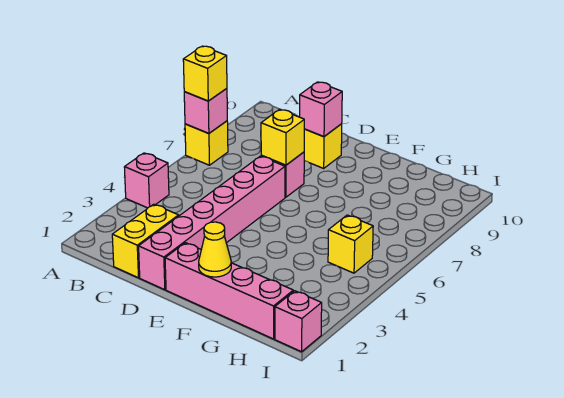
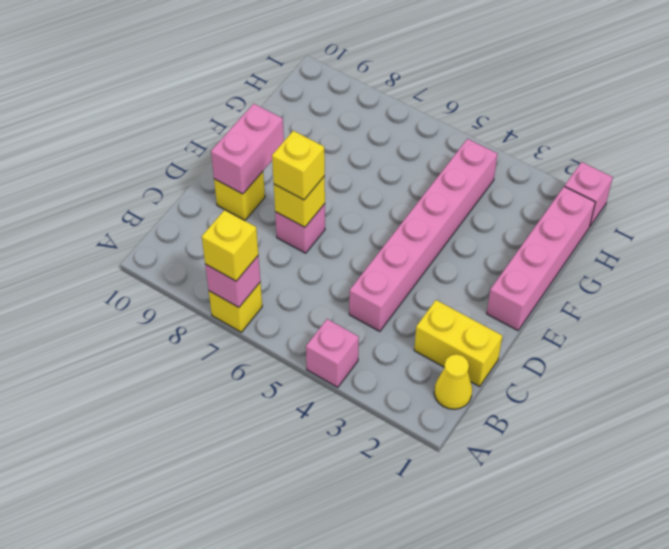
pink brick D1:D6 level 1 -> pink brick C4:H4 level 1
pink brick D9 level 2 -> pink brick D9:E9 level 2
yellow cone F1 level 2 -> yellow cone B1 level 1
yellow brick H5 level 1 -> yellow brick D7 level 3

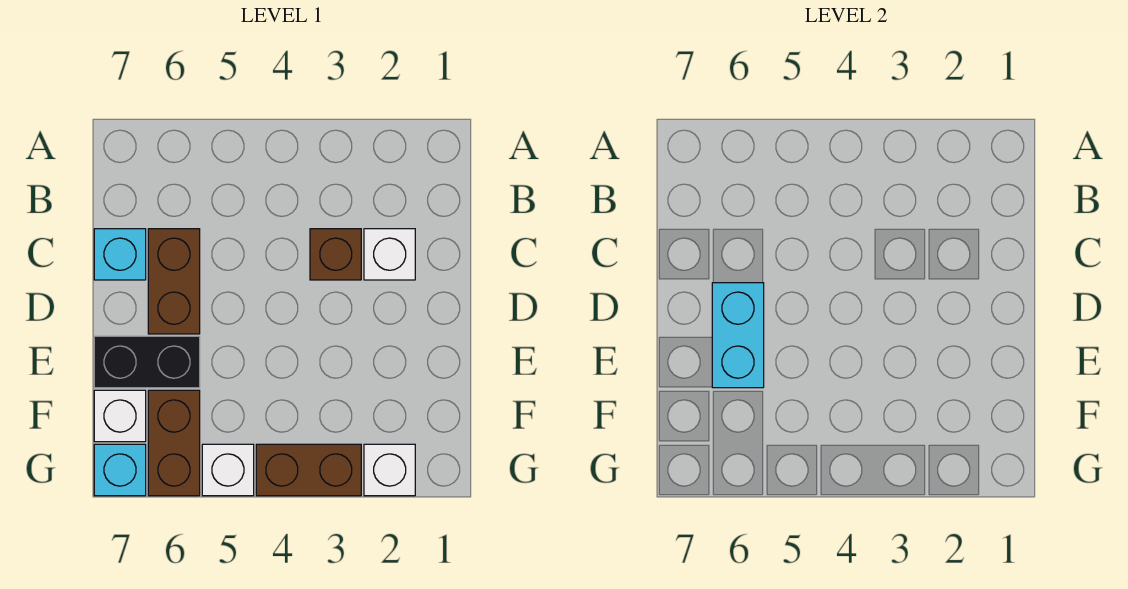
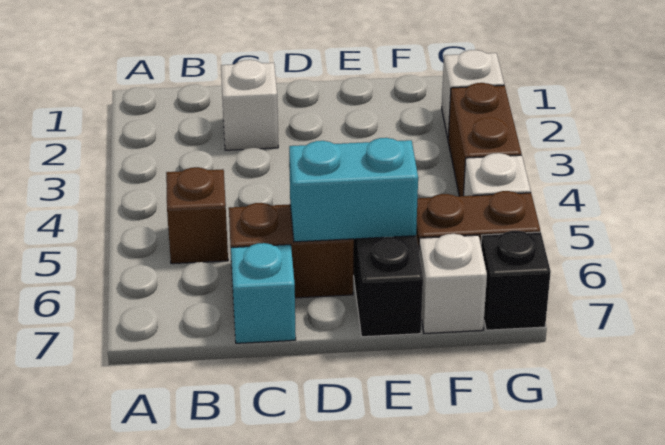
brown brick C3 level 1 -> brown brick B5 level 1
cyan brick G7 level 1 -> black brick G7 level 1

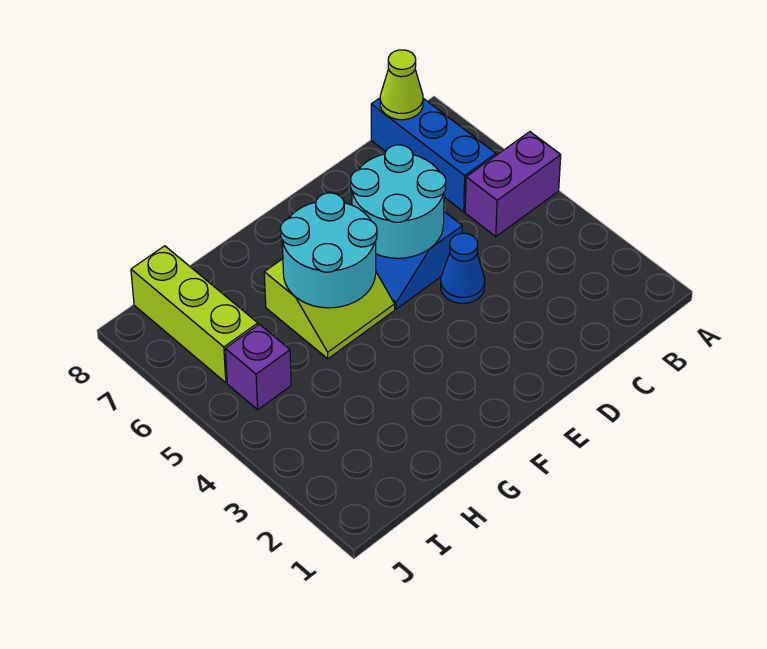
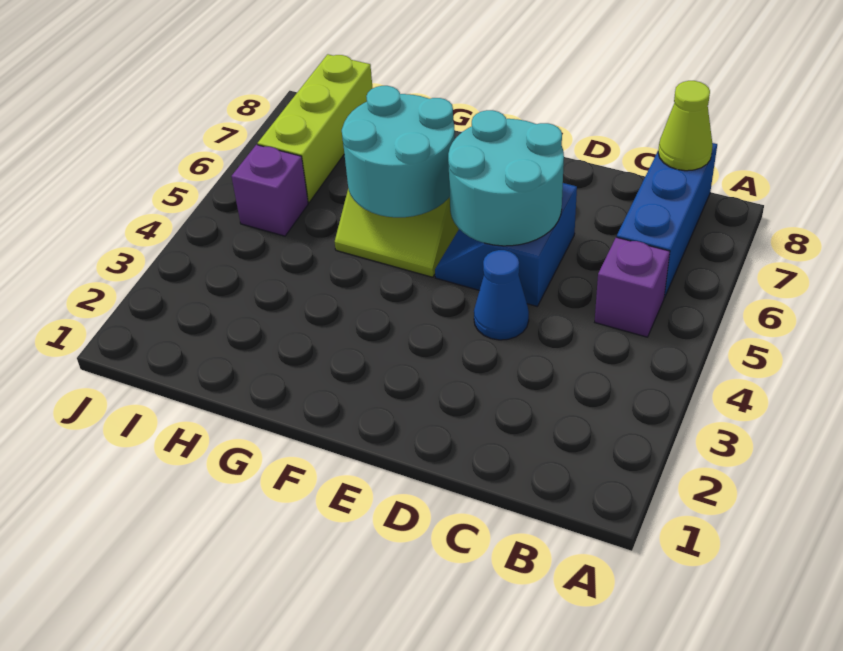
purple brick A5:B5 level 1 -> purple brick B5 level 1

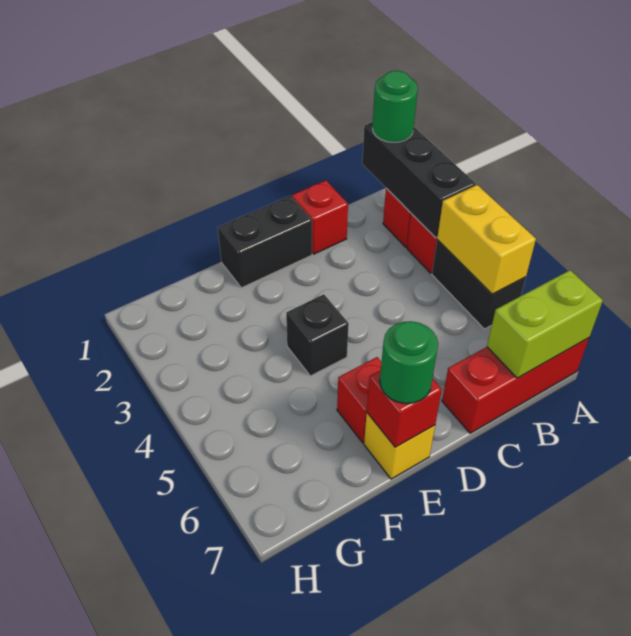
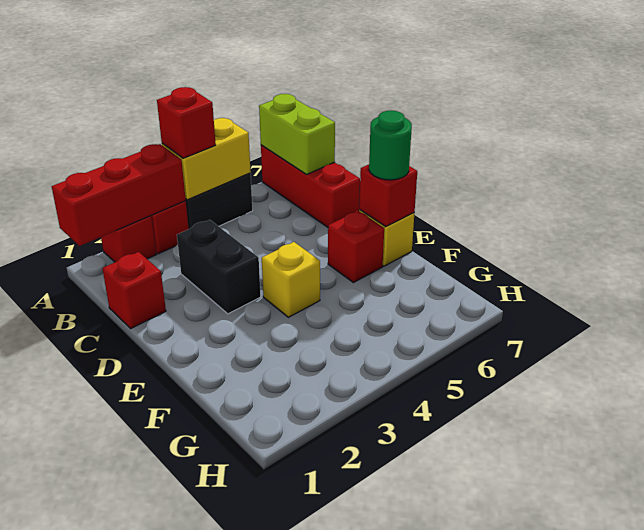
black brick A1:A3 level 2 -> red brick A1:A3 level 2
green round brick A1 level 3 -> none
none -> red brick A4 level 3
black brick D1:E1 level 1 -> black brick C3:D3 level 1
black brick E4 level 1 -> yellow brick E4 level 1

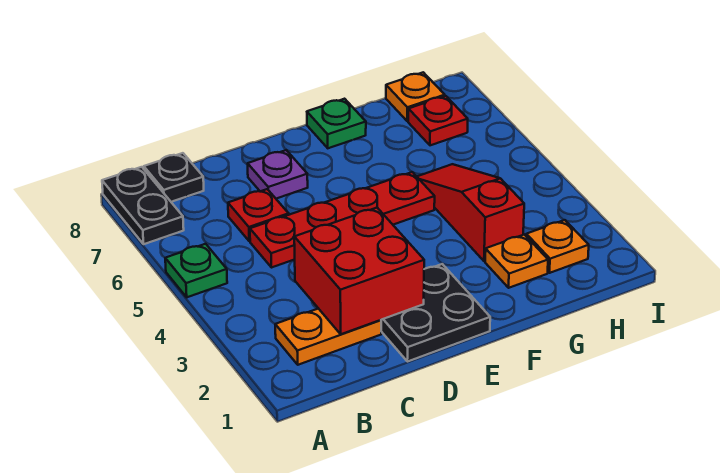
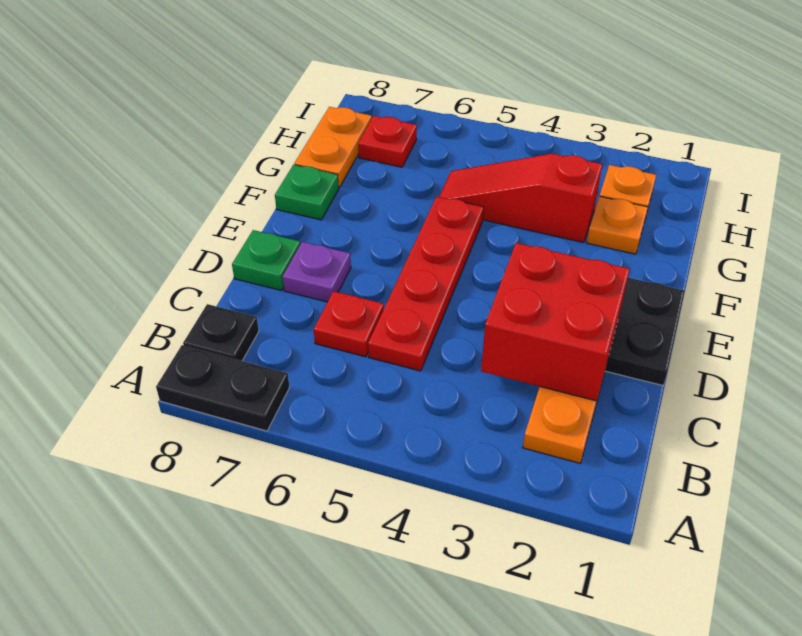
green plate A5 level 1 -> green plate D8 level 1
orange plate H8 level 1 -> orange plate G8:H8 level 1

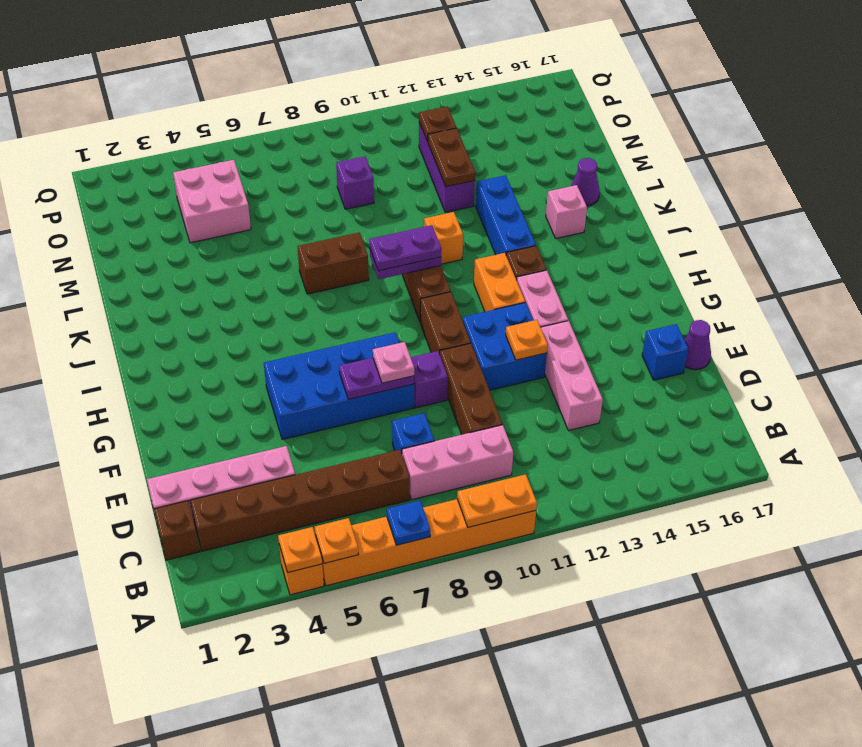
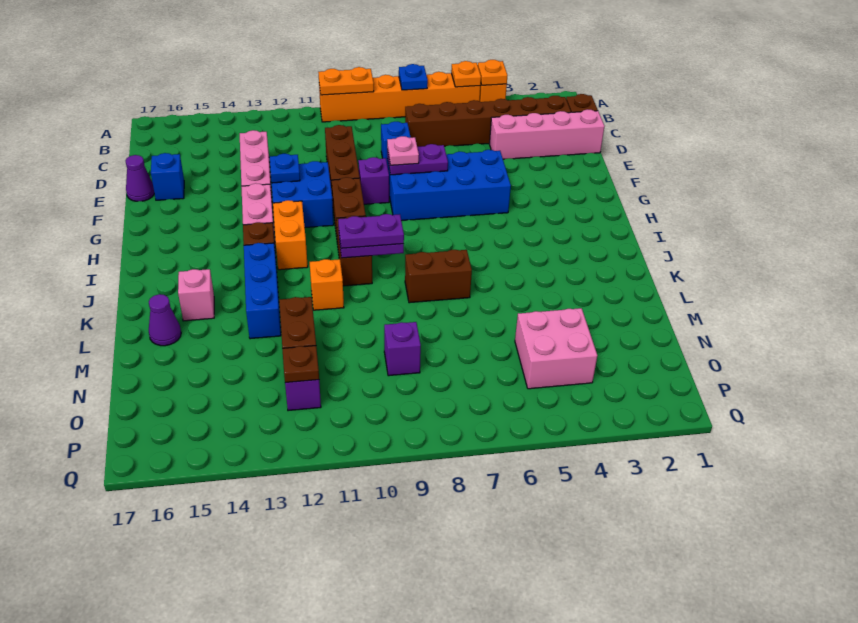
pink brick C8:C10 level 1 -> none
orange plate F12 level 2 -> blue plate F12 level 2

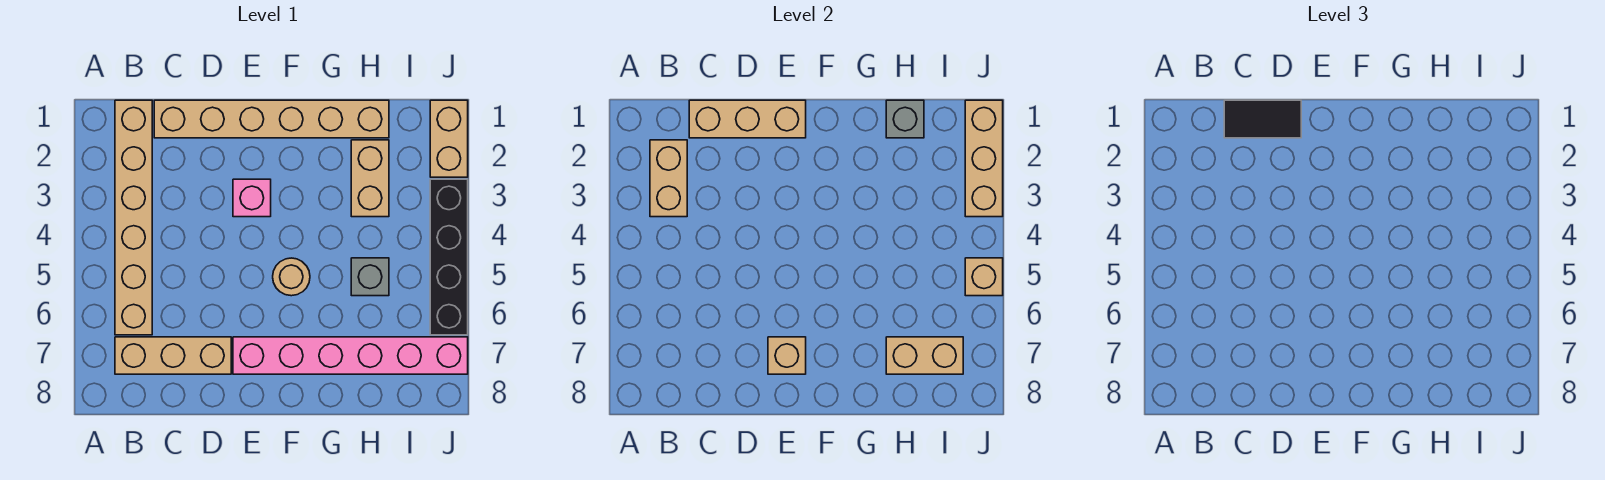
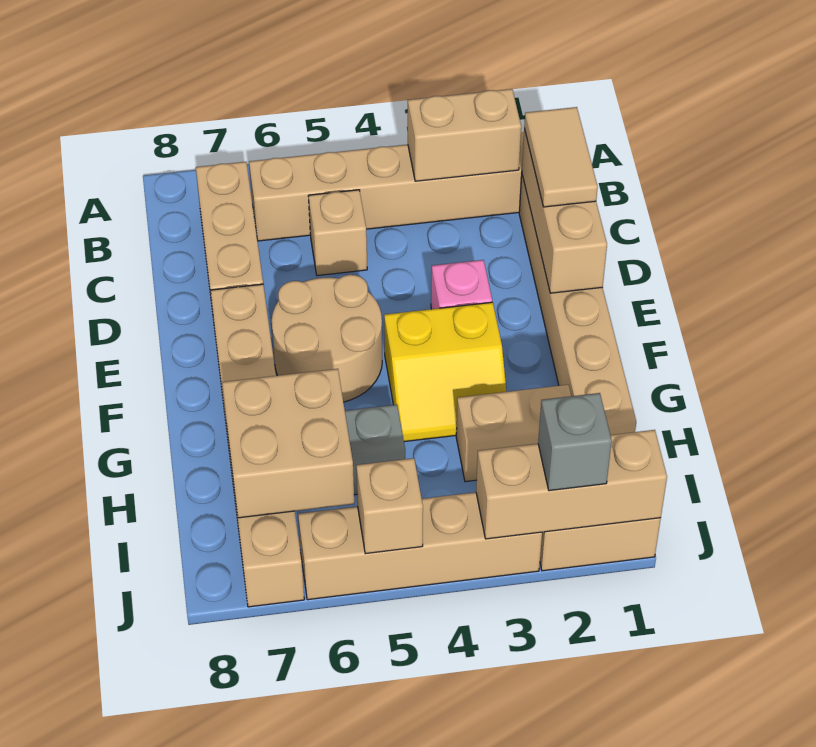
black tile C1:D1 level 3 -> tan tile C1:D1 level 3
pink brick E7:J7 level 1 -> tan brick E7:J7 level 1
tan brick E7 level 2 -> tan brick C5 level 1
none -> yellow slope F3:G4 level 1 top F
tan round brick F5 level 1 -> tan round brick E5:F6 level 1
grey brick H1 level 2 -> grey brick J2 level 3
tan brick H7:I7 level 2 -> tan brick H6:I7 level 2
black brick J3:J6 level 1 -> tan brick J3:J6 level 1

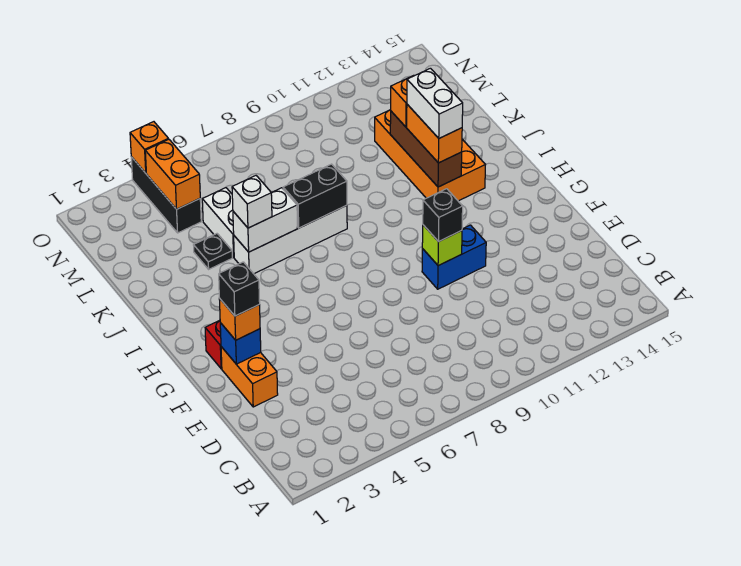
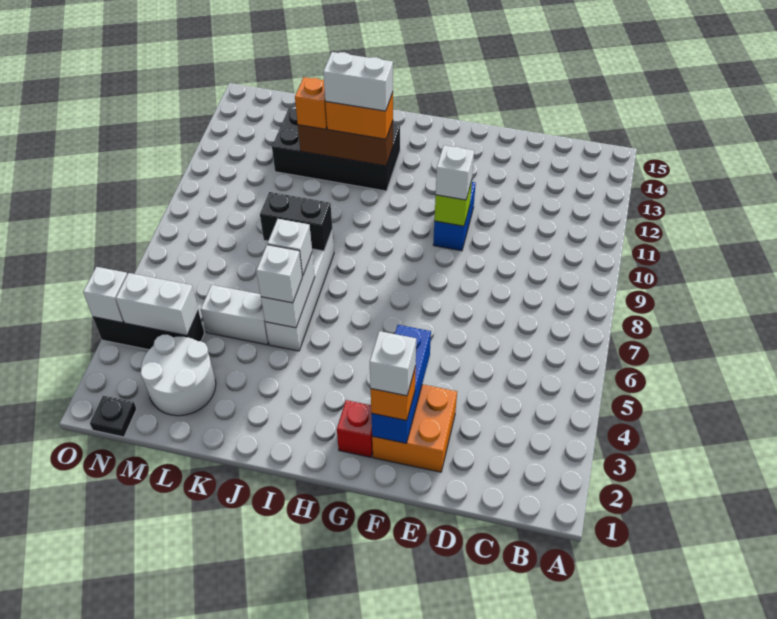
orange brick E2:F2 level 1 -> orange brick E2:F3 level 1
blue brick F2 level 2 -> blue brick F2:F4 level 2
black brick F2 level 4 -> white brick F2 level 4
black brick F10 level 3 -> white brick F10 level 3
orange brick I12:L13 level 1 -> black brick I12:L13 level 1
none -> white brick J6 level 3
black brick J7:J8 level 2 -> black brick J8:K8 level 2
black plate K4 level 1 -> black plate N1 level 1
none -> white round brick L2:M3 level 1
orange brick M4:N4 level 2 -> white brick M4:N4 level 2
orange brick O4 level 2 -> white brick O4 level 2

* **EXERCISE AIM**:
Your copy of the listing should match it exactly, apart from the pictures, which are left out.

* **SOLUTION FOR THIS EXERCISE**:
pink brick D1:D6 level 1 -> pink brick C4:H4 level 1
pink brick D9 level 2 -> pink brick D9:E9 level 2
yellow cone F1 level 2 -> yellow cone B1 level 1
yellow brick H5 level 1 -> yellow brick D7 level 3

brown brick C3 level 1 -> brown brick B5 level 1
cyan brick G7 level 1 -> black brick G7 level 1

purple brick A5:B5 level 1 -> purple brick B5 level 1

black brick A1:A3 level 2 -> red brick A1:A3 level 2
green round brick A1 level 3 -> none
none -> red brick A4 level 3
black brick D1:E1 level 1 -> black brick C3:D3 level 1
black brick E4 level 1 -> yellow brick E4 level 1

green plate A5 level 1 -> green plate D8 level 1
orange plate H8 level 1 -> orange plate G8:H8 level 1

pink brick C8:C10 level 1 -> none
orange plate F12 level 2 -> blue plate F12 level 2

black tile C1:D1 level 3 -> tan tile C1:D1 level 3
pink brick E7:J7 level 1 -> tan brick E7:J7 level 1
tan brick E7 level 2 -> tan brick C5 level 1
none -> yellow slope F3:G4 level 1 top F
tan round brick F5 level 1 -> tan round brick E5:F6 level 1
grey brick H1 level 2 -> grey brick J2 level 3
tan brick H7:I7 level 2 -> tan brick H6:I7 level 2
black brick J3:J6 level 1 -> tan brick J3:J6 level 1

orange brick E2:F2 level 1 -> orange brick E2:F3 level 1
blue brick F2 level 2 -> blue brick F2:F4 level 2
black brick F2 level 4 -> white brick F2 level 4
black brick F10 level 3 -> white brick F10 level 3
orange brick I12:L13 level 1 -> black brick I12:L13 level 1
none -> white brick J6 level 3
black brick J7:J8 level 2 -> black brick J8:K8 level 2
black plate K4 level 1 -> black plate N1 level 1
none -> white round brick L2:M3 level 1
orange brick M4:N4 level 2 -> white brick M4:N4 level 2
orange brick O4 level 2 -> white brick O4 level 2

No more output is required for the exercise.